▶ **Task statement**: Return only this: the line with "orange arrow: (557, 600) -> (584, 766), moved" and all the lines that follow it below, through the final one, exactly as they are.

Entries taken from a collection
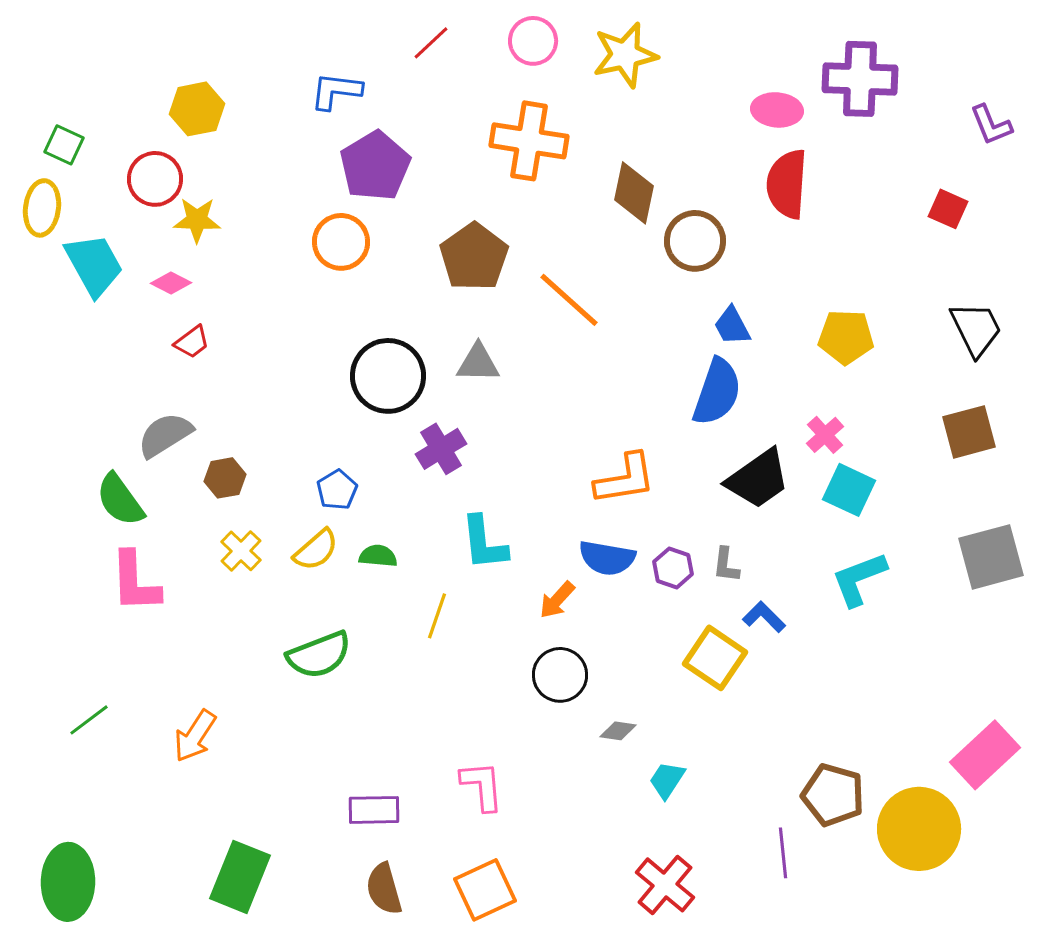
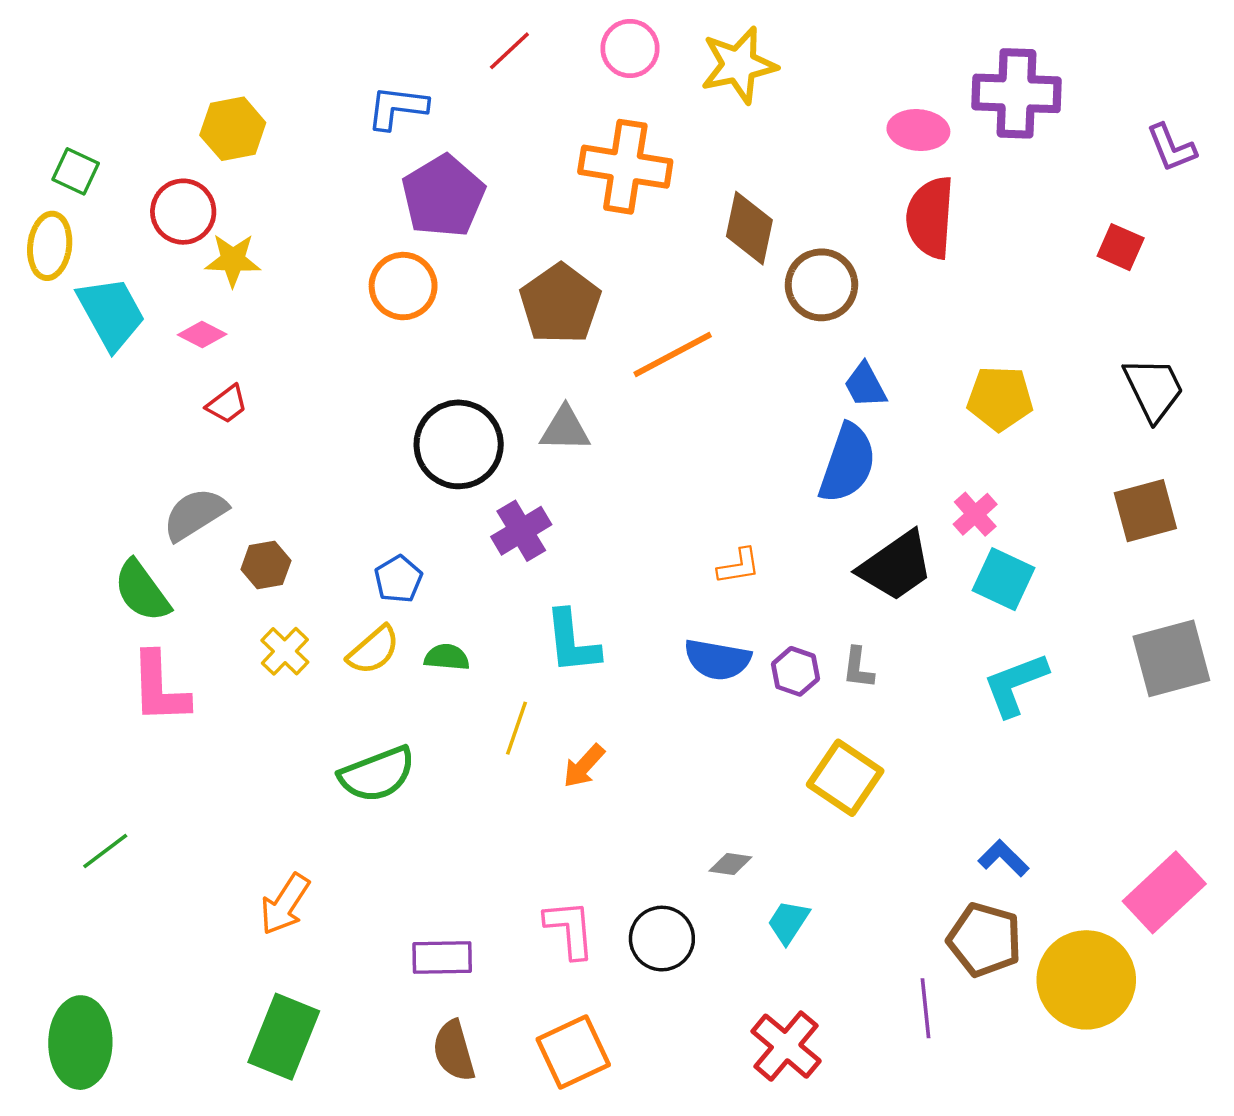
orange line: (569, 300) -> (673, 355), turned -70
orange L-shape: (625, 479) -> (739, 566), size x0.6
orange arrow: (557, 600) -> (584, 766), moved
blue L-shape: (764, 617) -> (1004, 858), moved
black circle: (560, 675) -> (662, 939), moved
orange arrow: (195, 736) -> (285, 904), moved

▶ **Answer below**:
orange arrow: (557, 600) -> (584, 766), moved
blue L-shape: (764, 617) -> (1004, 858), moved
black circle: (560, 675) -> (662, 939), moved
orange arrow: (195, 736) -> (285, 904), moved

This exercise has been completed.